What is expected -
Replace "green leafy tree" with "leafy green tree" everywhere it appears in the entries below, keeping everything else the same, and leave out the pictures.

Entries from a data collection -

################

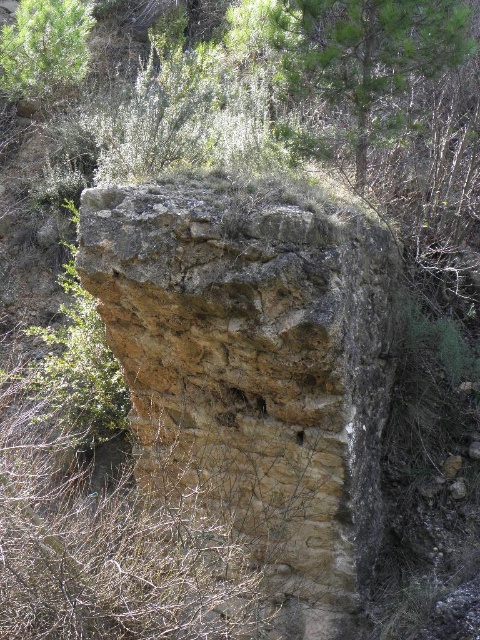
Does point (327, 355) come behind point (271, 22)?

No, it is not.

Does brown rough stone at center have a lesser height compared to green leafy tree at upper center?

No, brown rough stone at center is not shorter than green leafy tree at upper center.

Which is behind, point (211, 216) or point (414, 61)?

Point (414, 61)

Locate an element on the screen. Image resolution: width=480 pixels, height=640 pixels. brown rough stone at center is located at coordinates (255, 369).

Between point (346, 32) and point (0, 77), which one is positioned in front?

Positioned in front is point (346, 32).

Is point (364, 156) closer to viewer compared to point (75, 77)?

Yes, point (364, 156) is in front of point (75, 77).

At what (x,y) coordinates should I click in order to perform the action: click on green leafy tree at upper center. Please return your answer as a coordinate pair (x, y). This screenshot has width=480, height=640. Looking at the image, I should click on (367, 54).

Identify the location of brown rough stone at center. Image resolution: width=480 pixels, height=640 pixels. (255, 369).

In the scene shown: Who is more distant from viewer, (x=274, y=198) or (x=28, y=48)?

The point (x=28, y=48) is more distant.

I want to click on brown rough stone at center, so click(x=255, y=369).

The width and height of the screenshot is (480, 640). Identify the location of brown rough stone at center. coord(255,369).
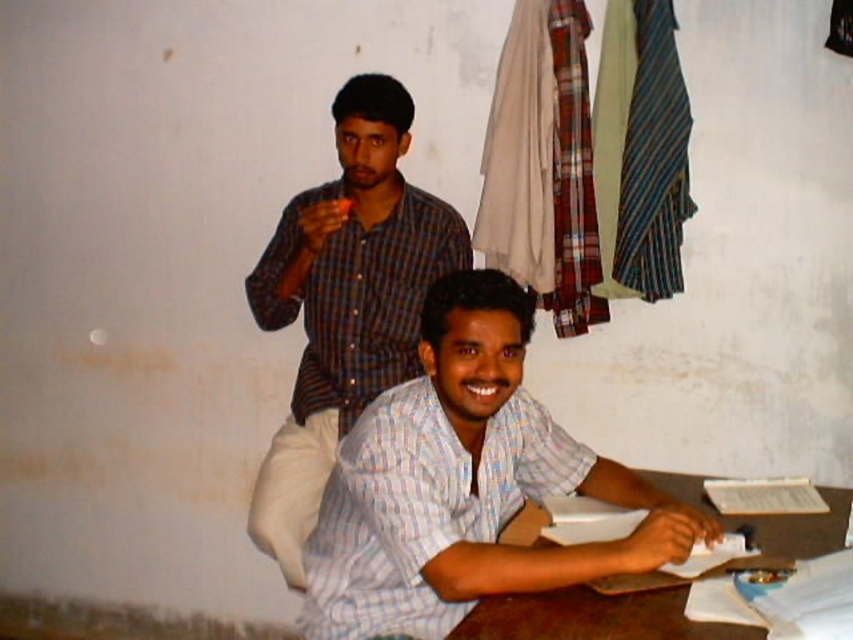
Between point (503, 371) and point (663, 472), which one is positioned behind?

The point (663, 472) is behind.

Between light blue checkered shirt at center and brown wooden table at lower right, which one appears on the left side from the viewer's perspective?

light blue checkered shirt at center

Which is in front, point (421, 470) or point (662, 637)?

Point (662, 637)

This screenshot has width=853, height=640. Find the location of `light blue checkered shirt at center`. light blue checkered shirt at center is located at coordinates (465, 484).

Looking at this image, does light blue checkered shirt at center appear on the left side of checkered fabric shirt at upper center?

Incorrect, light blue checkered shirt at center is not on the left side of checkered fabric shirt at upper center.

Does light blue checkered shirt at center have a larger size compared to checkered fabric shirt at upper center?

No, light blue checkered shirt at center is not bigger than checkered fabric shirt at upper center.

Is point (398, 509) more distant than point (294, 522)?

No, it is in front of (294, 522).

Locate an element on the screen. The height and width of the screenshot is (640, 853). light blue checkered shirt at center is located at coordinates (465, 484).

Can you confirm if checkered fabric shirt at upper center is shorter than brown wooden table at lower right?

No, checkered fabric shirt at upper center is not shorter than brown wooden table at lower right.

Which is more to the right, checkered fabric shirt at upper center or brown wooden table at lower right?

brown wooden table at lower right is more to the right.

Which is behind, point (381, 125) or point (589, 618)?

The point (381, 125) is more distant.

In order to click on checkered fabric shirt at upper center in this screenshot , I will do `click(345, 301)`.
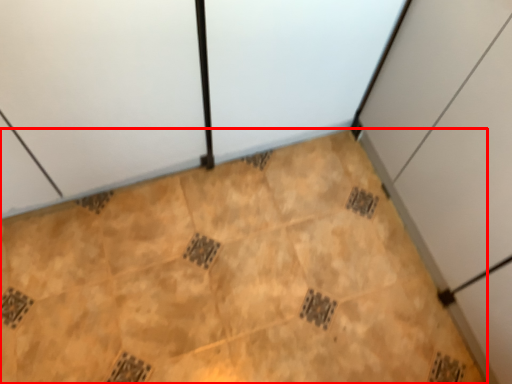
Question: From the image's perspective, considering the relative positions of ceramic tile (annotated by the red box) and cabinetry in the image provided, where is ceramic tile (annotated by the red box) located with respect to the staircase?

Choices:
 (A) above
 (B) below

Answer: (B)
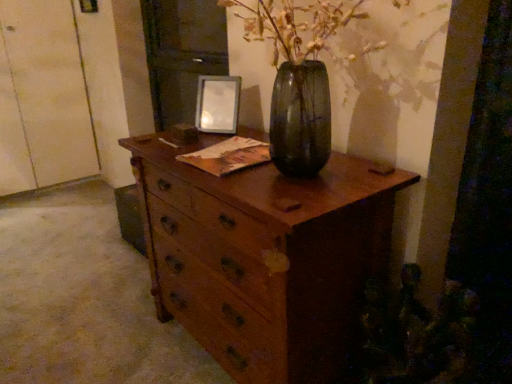
Locate an element on the screen. This screenshot has height=384, width=512. metallic silver picture frame at upper center is located at coordinates (217, 104).

Consider the image. Is white matte door at left facing towards metallic silver picture frame at upper center?

Yes, white matte door at left is aimed at metallic silver picture frame at upper center.

Is white matte door at left in front of or behind metallic silver picture frame at upper center in the image?

white matte door at left is behind metallic silver picture frame at upper center.

Would you say white matte door at left is outside metallic silver picture frame at upper center?

Yes, white matte door at left is outside of metallic silver picture frame at upper center.

Can you tell me how much white matte door at left and metallic silver picture frame at upper center differ in facing direction?

The angle between the facing direction of white matte door at left and the facing direction of metallic silver picture frame at upper center is 55.4 degrees.

Based on the photo, how different are the orientations of metallic silver picture frame at upper center and wooden chest of drawers at center in degrees?

metallic silver picture frame at upper center and wooden chest of drawers at center are facing 35.5 degrees away from each other.

Which object is wider, metallic silver picture frame at upper center or wooden chest of drawers at center?

wooden chest of drawers at center.

Choose the correct answer: Is metallic silver picture frame at upper center inside wooden chest of drawers at center or outside it?

metallic silver picture frame at upper center is not inside wooden chest of drawers at center, it's outside.

I want to click on picture frame above the wooden chest of drawers at center (from the image's perspective), so click(x=217, y=104).

How different are the orientations of wooden chest of drawers at center and white matte door at left in degrees?

91 degrees separate the facing orientations of wooden chest of drawers at center and white matte door at left.

Considering the relative sizes of wooden chest of drawers at center and white matte door at left in the image provided, is wooden chest of drawers at center bigger than white matte door at left?

No, wooden chest of drawers at center is not bigger than white matte door at left.

I want to click on the chest of drawers below the white matte door at left (from the image's perspective), so click(264, 257).

Does wooden chest of drawers at center lie in front of metallic silver picture frame at upper center?

Yes, it is.

From the image's perspective, is wooden chest of drawers at center under metallic silver picture frame at upper center?

Yes, from the image's perspective, wooden chest of drawers at center is below metallic silver picture frame at upper center.

Is wooden chest of drawers at center far from metallic silver picture frame at upper center?

No, wooden chest of drawers at center is not far away from metallic silver picture frame at upper center.

Where is `picture frame on the left of wooden chest of drawers at center`? The height and width of the screenshot is (384, 512). picture frame on the left of wooden chest of drawers at center is located at coordinates (217, 104).

In the scene shown: From a real-world perspective, between white matte door at left and wooden chest of drawers at center, who is vertically lower?

From a 3D spatial view, wooden chest of drawers at center is below.

Considering the positions of objects white matte door at left and wooden chest of drawers at center in the image provided, who is more to the right, white matte door at left or wooden chest of drawers at center?

From the viewer's perspective, wooden chest of drawers at center appears more on the right side.

Is white matte door at left looking in the opposite direction of wooden chest of drawers at center?

No, white matte door at left is not facing the opposite direction of wooden chest of drawers at center.

From the image's perspective, is white matte door at left positioned above or below wooden chest of drawers at center?

Clearly, from the image's perspective, white matte door at left is above wooden chest of drawers at center.

Is metallic silver picture frame at upper center next to white matte door at left?

No, metallic silver picture frame at upper center is not with white matte door at left.

Does metallic silver picture frame at upper center have a greater height compared to white matte door at left?

In fact, metallic silver picture frame at upper center may be shorter than white matte door at left.

Between metallic silver picture frame at upper center and white matte door at left, which one has smaller size?

Smaller between the two is metallic silver picture frame at upper center.

From the image's perspective, is metallic silver picture frame at upper center above white matte door at left?

No, from the image's perspective, metallic silver picture frame at upper center is not over white matte door at left.

I want to click on picture frame that is below the white matte door at left (from the image's perspective), so click(x=217, y=104).

The width and height of the screenshot is (512, 384). What are the coordinates of `picture frame lying behind the wooden chest of drawers at center` in the screenshot? It's located at (217, 104).

Which object lies further to the anchor point wooden chest of drawers at center, metallic silver picture frame at upper center or white matte door at left?

white matte door at left is further to wooden chest of drawers at center.

Which object lies further to the anchor point white matte door at left, wooden chest of drawers at center or metallic silver picture frame at upper center?

The object further to white matte door at left is wooden chest of drawers at center.

Estimate the real-world distances between objects in this image. Which object is closer to metallic silver picture frame at upper center, wooden chest of drawers at center or white matte door at left?

wooden chest of drawers at center lies closer to metallic silver picture frame at upper center than the other object.

From the image, which object appears to be farther from metallic silver picture frame at upper center, white matte door at left or wooden chest of drawers at center?

white matte door at left is further to metallic silver picture frame at upper center.

Estimate the real-world distances between objects in this image. Which object is further from white matte door at left, metallic silver picture frame at upper center or wooden chest of drawers at center?

The object further to white matte door at left is wooden chest of drawers at center.

Which object lies further to the anchor point wooden chest of drawers at center, white matte door at left or metallic silver picture frame at upper center?

The object further to wooden chest of drawers at center is white matte door at left.

I want to click on picture frame located between white matte door at left and wooden chest of drawers at center in the left-right direction, so click(x=217, y=104).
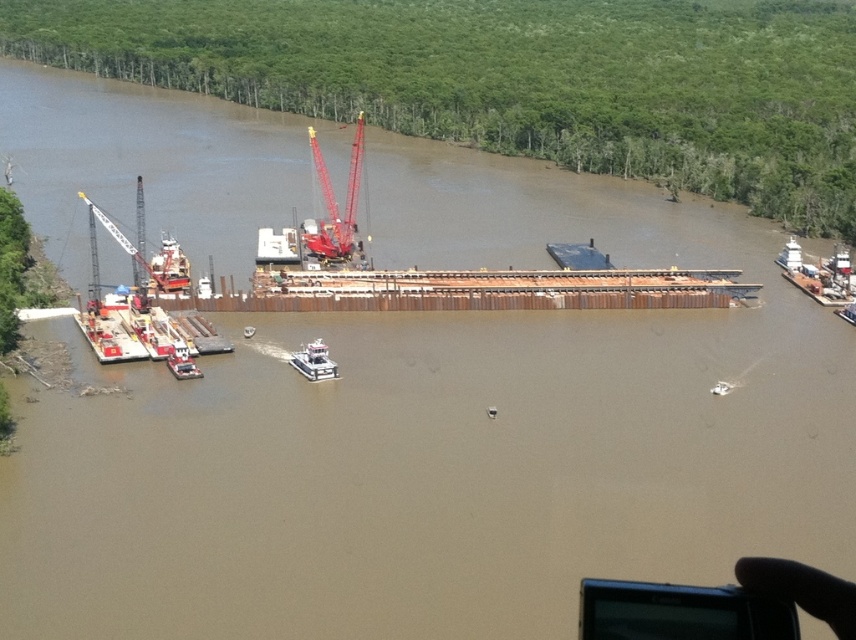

################

Completed task -
Does point (327, 355) come behind point (271, 22)?

No, it is not.

Does brown rough stone at center have a lesser height compared to leafy green tree at upper center?

No, brown rough stone at center is not shorter than leafy green tree at upper center.

Which is behind, point (211, 216) or point (414, 61)?

Point (414, 61)

Locate an element on the screen. Image resolution: width=480 pixels, height=640 pixels. brown rough stone at center is located at coordinates (255, 369).

Between point (346, 32) and point (0, 77), which one is positioned in front?

Positioned in front is point (346, 32).

Is point (364, 156) closer to viewer compared to point (75, 77)?

Yes, point (364, 156) is in front of point (75, 77).

At what (x,y) coordinates should I click in order to perform the action: click on leafy green tree at upper center. Please return your answer as a coordinate pair (x, y). This screenshot has width=480, height=640. Looking at the image, I should click on (367, 54).

Identify the location of brown rough stone at center. Image resolution: width=480 pixels, height=640 pixels. (255, 369).

In the scene shown: Who is more distant from viewer, (x=274, y=198) or (x=28, y=48)?

The point (x=28, y=48) is more distant.

I want to click on brown rough stone at center, so click(x=255, y=369).

The width and height of the screenshot is (480, 640). Identify the location of brown rough stone at center. coord(255,369).
Between point (503, 371) and point (663, 472), which one is positioned behind?

The point (663, 472) is behind.

Between light blue checkered shirt at center and brown wooden table at lower right, which one appears on the left side from the viewer's perspective?

light blue checkered shirt at center

Which is in front, point (421, 470) or point (662, 637)?

Point (662, 637)

This screenshot has width=853, height=640. Find the location of `light blue checkered shirt at center`. light blue checkered shirt at center is located at coordinates (465, 484).

Looking at this image, does light blue checkered shirt at center appear on the left side of checkered fabric shirt at upper center?

Incorrect, light blue checkered shirt at center is not on the left side of checkered fabric shirt at upper center.

Does light blue checkered shirt at center have a larger size compared to checkered fabric shirt at upper center?

No, light blue checkered shirt at center is not bigger than checkered fabric shirt at upper center.

Is point (398, 509) more distant than point (294, 522)?

No, it is in front of (294, 522).

Locate an element on the screen. The height and width of the screenshot is (640, 853). light blue checkered shirt at center is located at coordinates (465, 484).

Can you confirm if checkered fabric shirt at upper center is shorter than brown wooden table at lower right?

No, checkered fabric shirt at upper center is not shorter than brown wooden table at lower right.

Which is more to the right, checkered fabric shirt at upper center or brown wooden table at lower right?

brown wooden table at lower right is more to the right.

Which is behind, point (381, 125) or point (589, 618)?

The point (381, 125) is more distant.

In order to click on checkered fabric shirt at upper center in this screenshot , I will do `click(345, 301)`.
Question: From the image's perspective, considering the relative positions of ceramic tile (annotated by the red box) and cabinetry in the image provided, where is ceramic tile (annotated by the red box) located with respect to the staircase?

Choices:
 (A) above
 (B) below

Answer: (B)
Locate an element on the screen. This screenshot has height=384, width=512. metallic silver picture frame at upper center is located at coordinates (217, 104).

Consider the image. Is white matte door at left facing towards metallic silver picture frame at upper center?

Yes, white matte door at left is aimed at metallic silver picture frame at upper center.

Is white matte door at left in front of or behind metallic silver picture frame at upper center in the image?

white matte door at left is behind metallic silver picture frame at upper center.

Would you say white matte door at left is outside metallic silver picture frame at upper center?

Yes, white matte door at left is outside of metallic silver picture frame at upper center.

Can you tell me how much white matte door at left and metallic silver picture frame at upper center differ in facing direction?

The angle between the facing direction of white matte door at left and the facing direction of metallic silver picture frame at upper center is 55.4 degrees.

Based on the photo, how different are the orientations of metallic silver picture frame at upper center and wooden chest of drawers at center in degrees?

metallic silver picture frame at upper center and wooden chest of drawers at center are facing 35.5 degrees away from each other.

Which object is wider, metallic silver picture frame at upper center or wooden chest of drawers at center?

wooden chest of drawers at center.

Choose the correct answer: Is metallic silver picture frame at upper center inside wooden chest of drawers at center or outside it?

metallic silver picture frame at upper center is not inside wooden chest of drawers at center, it's outside.

I want to click on picture frame above the wooden chest of drawers at center (from the image's perspective), so click(x=217, y=104).

How different are the orientations of wooden chest of drawers at center and white matte door at left in degrees?

91 degrees separate the facing orientations of wooden chest of drawers at center and white matte door at left.

Considering the relative sizes of wooden chest of drawers at center and white matte door at left in the image provided, is wooden chest of drawers at center bigger than white matte door at left?

No, wooden chest of drawers at center is not bigger than white matte door at left.

I want to click on the chest of drawers below the white matte door at left (from the image's perspective), so click(264, 257).

Does wooden chest of drawers at center lie in front of metallic silver picture frame at upper center?

Yes, it is.

From the image's perspective, is wooden chest of drawers at center under metallic silver picture frame at upper center?

Yes, from the image's perspective, wooden chest of drawers at center is below metallic silver picture frame at upper center.

Is wooden chest of drawers at center far from metallic silver picture frame at upper center?

No, wooden chest of drawers at center is not far away from metallic silver picture frame at upper center.

Where is `picture frame on the left of wooden chest of drawers at center`? The height and width of the screenshot is (384, 512). picture frame on the left of wooden chest of drawers at center is located at coordinates (217, 104).

In the scene shown: From a real-world perspective, between white matte door at left and wooden chest of drawers at center, who is vertically lower?

From a 3D spatial view, wooden chest of drawers at center is below.

Considering the positions of objects white matte door at left and wooden chest of drawers at center in the image provided, who is more to the right, white matte door at left or wooden chest of drawers at center?

From the viewer's perspective, wooden chest of drawers at center appears more on the right side.

Is white matte door at left looking in the opposite direction of wooden chest of drawers at center?

No, white matte door at left is not facing the opposite direction of wooden chest of drawers at center.

From the image's perspective, is white matte door at left positioned above or below wooden chest of drawers at center?

Clearly, from the image's perspective, white matte door at left is above wooden chest of drawers at center.

Is metallic silver picture frame at upper center next to white matte door at left?

No, metallic silver picture frame at upper center is not with white matte door at left.

Does metallic silver picture frame at upper center have a greater height compared to white matte door at left?

In fact, metallic silver picture frame at upper center may be shorter than white matte door at left.

Between metallic silver picture frame at upper center and white matte door at left, which one has smaller size?

Smaller between the two is metallic silver picture frame at upper center.

From the image's perspective, is metallic silver picture frame at upper center above white matte door at left?

No, from the image's perspective, metallic silver picture frame at upper center is not over white matte door at left.

I want to click on picture frame that is below the white matte door at left (from the image's perspective), so click(x=217, y=104).

The width and height of the screenshot is (512, 384). What are the coordinates of `picture frame lying behind the wooden chest of drawers at center` in the screenshot? It's located at (217, 104).

Which object lies further to the anchor point wooden chest of drawers at center, metallic silver picture frame at upper center or white matte door at left?

white matte door at left is further to wooden chest of drawers at center.

Which object lies further to the anchor point white matte door at left, wooden chest of drawers at center or metallic silver picture frame at upper center?

The object further to white matte door at left is wooden chest of drawers at center.

Estimate the real-world distances between objects in this image. Which object is closer to metallic silver picture frame at upper center, wooden chest of drawers at center or white matte door at left?

wooden chest of drawers at center lies closer to metallic silver picture frame at upper center than the other object.

From the image, which object appears to be farther from metallic silver picture frame at upper center, white matte door at left or wooden chest of drawers at center?

white matte door at left is further to metallic silver picture frame at upper center.

Estimate the real-world distances between objects in this image. Which object is further from white matte door at left, metallic silver picture frame at upper center or wooden chest of drawers at center?

The object further to white matte door at left is wooden chest of drawers at center.

Which object lies further to the anchor point wooden chest of drawers at center, white matte door at left or metallic silver picture frame at upper center?

The object further to wooden chest of drawers at center is white matte door at left.

I want to click on picture frame located between white matte door at left and wooden chest of drawers at center in the left-right direction, so click(x=217, y=104).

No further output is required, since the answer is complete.